*** Listed records ***

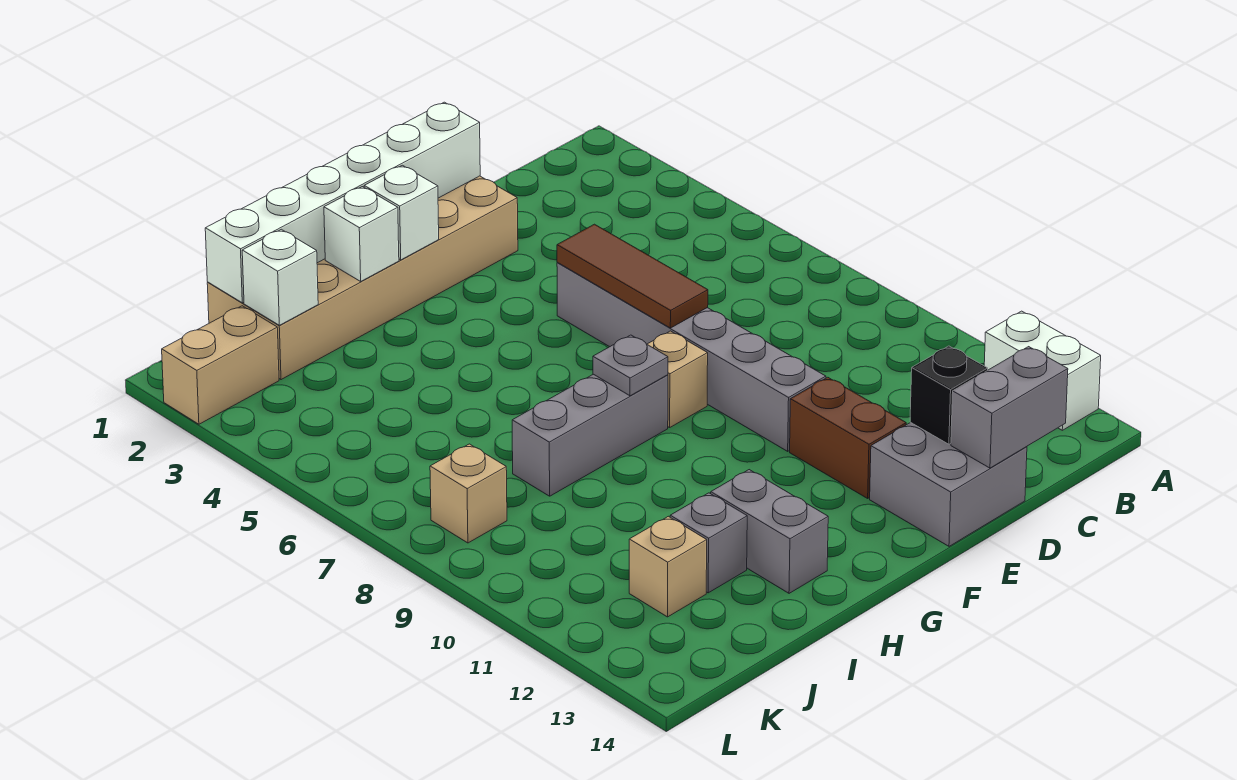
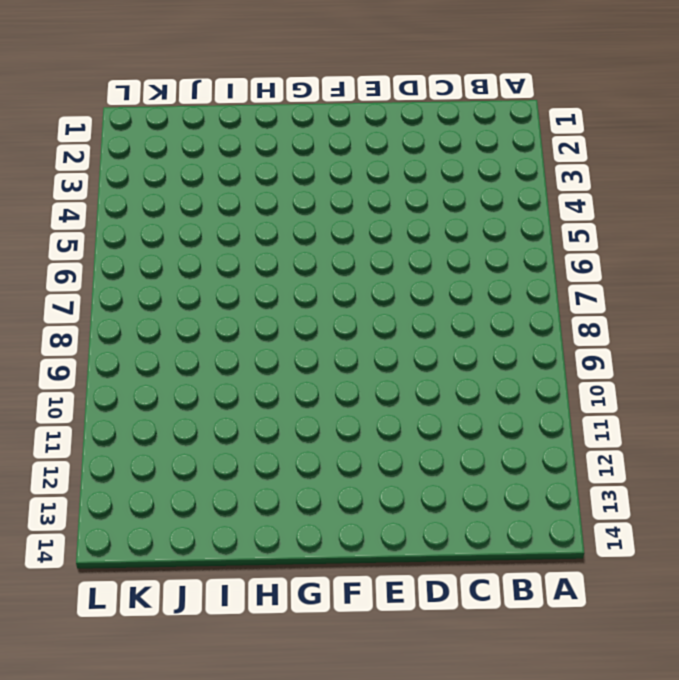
none -> white brick A12:A13 level 1
none -> grey brick D13:E14 level 1
none -> tan brick E1:J2 level 1

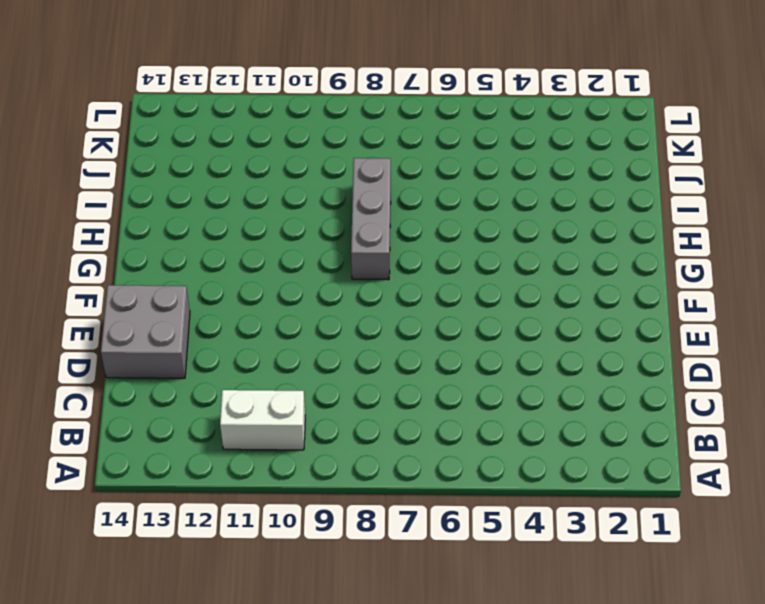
white brick B10:B11 level 1 -> white brick A12:A13 level 1
none -> tan brick E1:J2 level 1
none -> grey brick E5:E10 level 1
none -> brown brick E11:E12 level 1

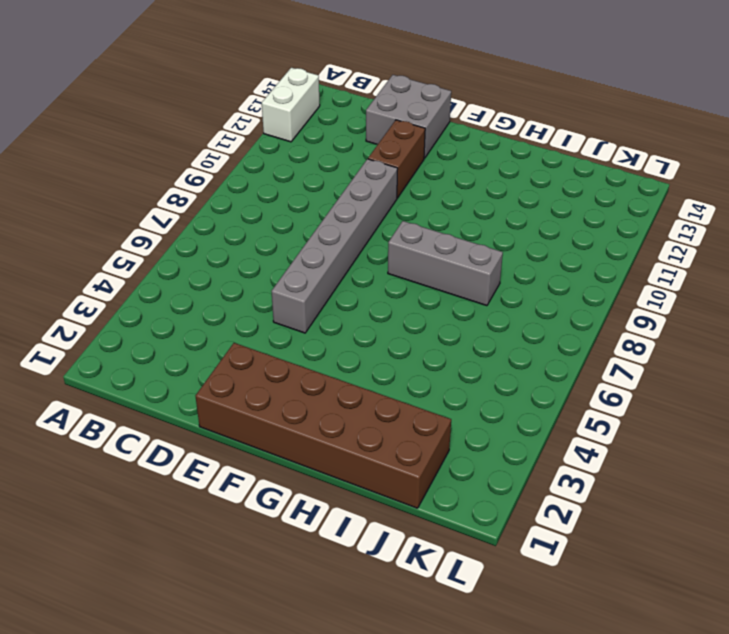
brown brick E1:J2 level 1 -> tan brick E1:J2 level 1
none -> tan brick F8 level 1
none -> grey brick H12:H13 level 1
none -> grey brick I12 level 1

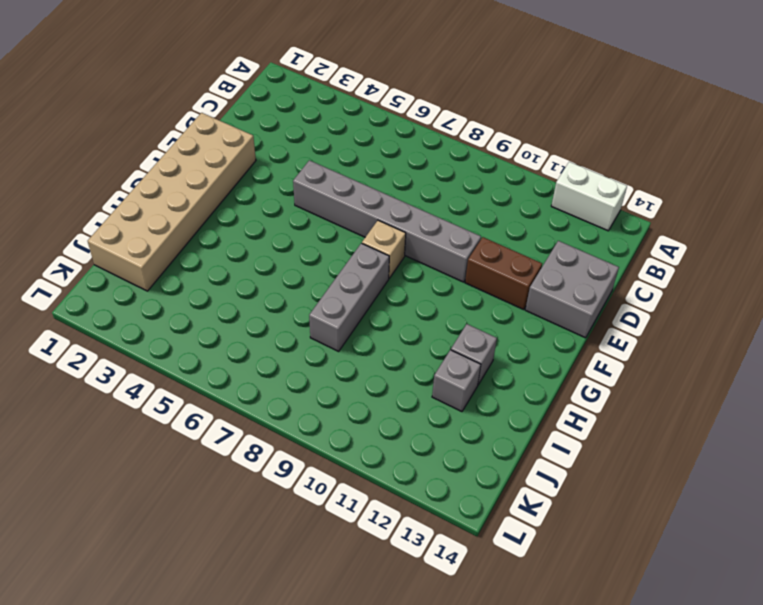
grey brick H12 level 1 -> grey brick H12:H13 level 1
none -> tan brick J12 level 1
none -> tan brick K2:L2 level 1
none -> tan brick K8 level 1

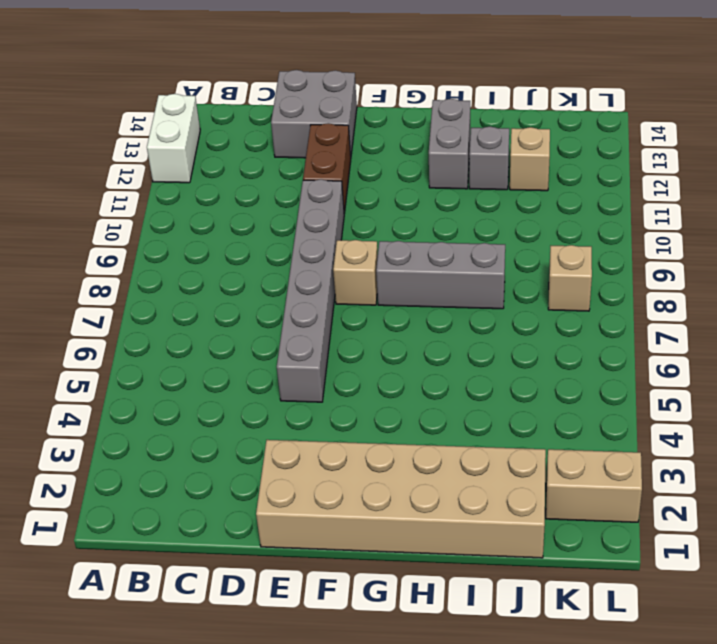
none -> grey brick C14:D14 level 2
none -> black brick D13 level 2
none -> white brick E1:J1 level 2

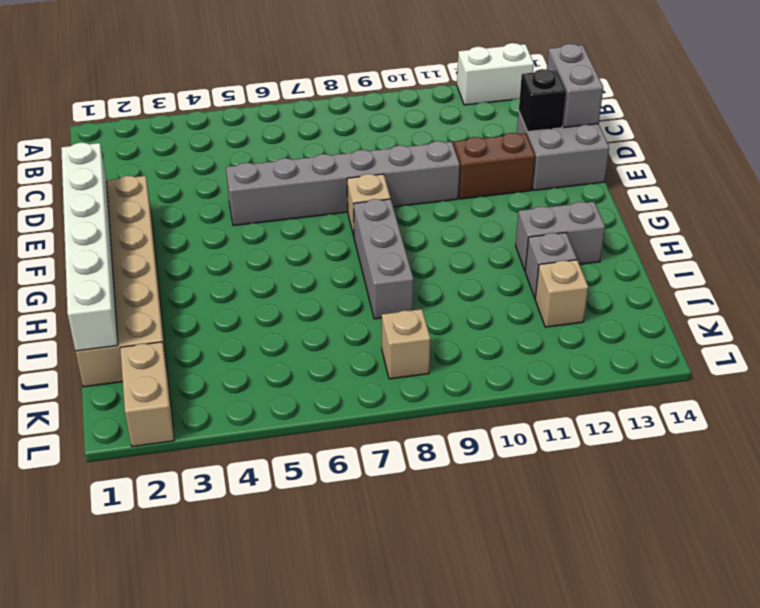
none -> brown tile E5:E7 level 2
none -> white brick G2 level 2
none -> grey plate G8 level 2

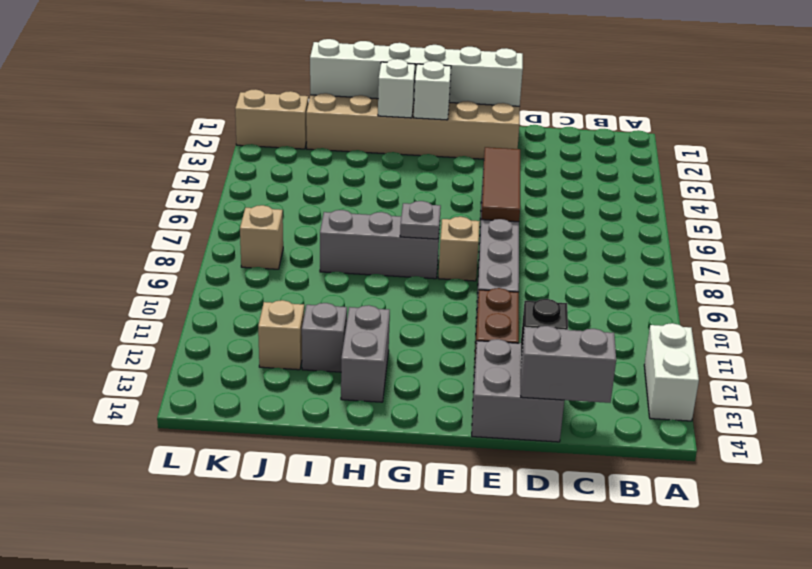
none -> white brick J2 level 2

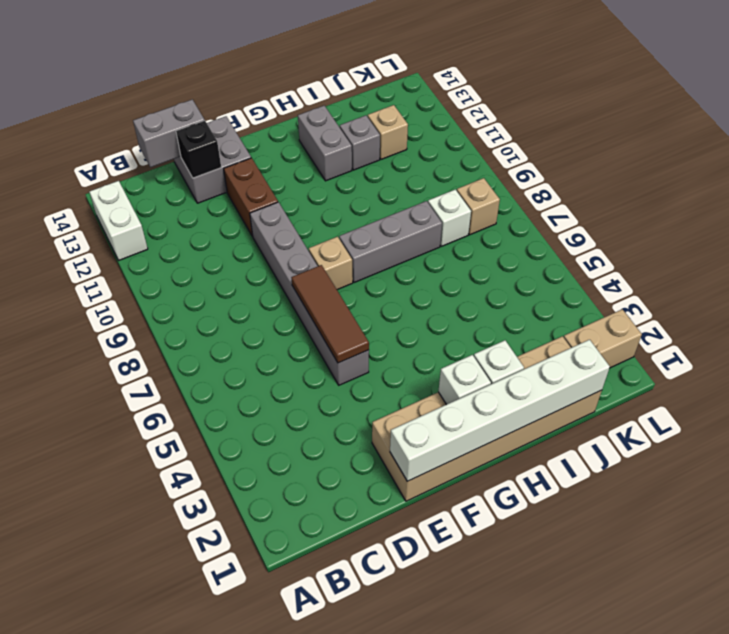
white brick J8 level 1 -> white brick J2 level 2
none -> grey plate G8 level 2

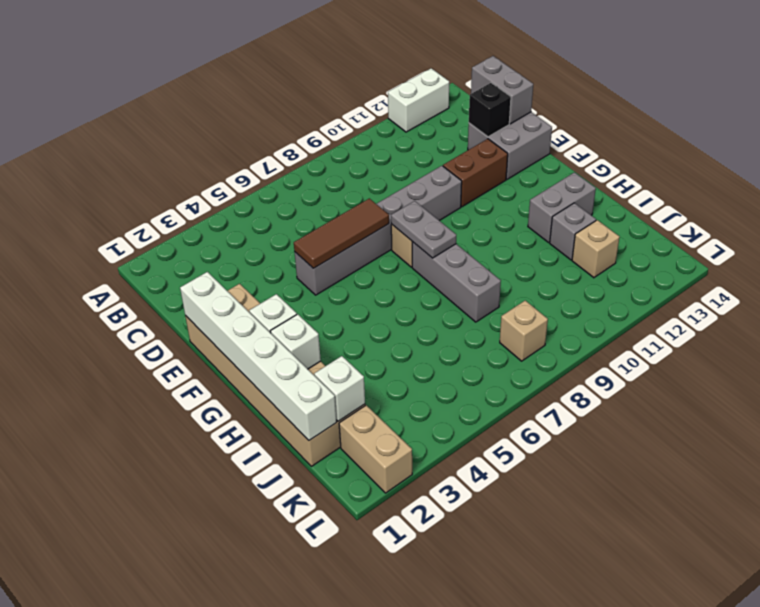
grey plate F8:G8 level 2 -> grey plate G8 level 2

***

*Problem requirements*
Repeat the lines above precisely and skip every picture.

*Result below*
none -> white brick A12:A13 level 1
none -> grey brick D13:E14 level 1
none -> tan brick E1:J2 level 1

white brick B10:B11 level 1 -> white brick A12:A13 level 1
none -> tan brick E1:J2 level 1
none -> grey brick E5:E10 level 1
none -> brown brick E11:E12 level 1

brown brick E1:J2 level 1 -> tan brick E1:J2 level 1
none -> tan brick F8 level 1
none -> grey brick H12:H13 level 1
none -> grey brick I12 level 1

grey brick H12 level 1 -> grey brick H12:H13 level 1
none -> tan brick J12 level 1
none -> tan brick K2:L2 level 1
none -> tan brick K8 level 1

none -> grey brick C14:D14 level 2
none -> black brick D13 level 2
none -> white brick E1:J1 level 2

none -> brown tile E5:E7 level 2
none -> white brick G2 level 2
none -> grey plate G8 level 2

none -> white brick J2 level 2

white brick J8 level 1 -> white brick J2 level 2
none -> grey plate G8 level 2

grey plate F8:G8 level 2 -> grey plate G8 level 2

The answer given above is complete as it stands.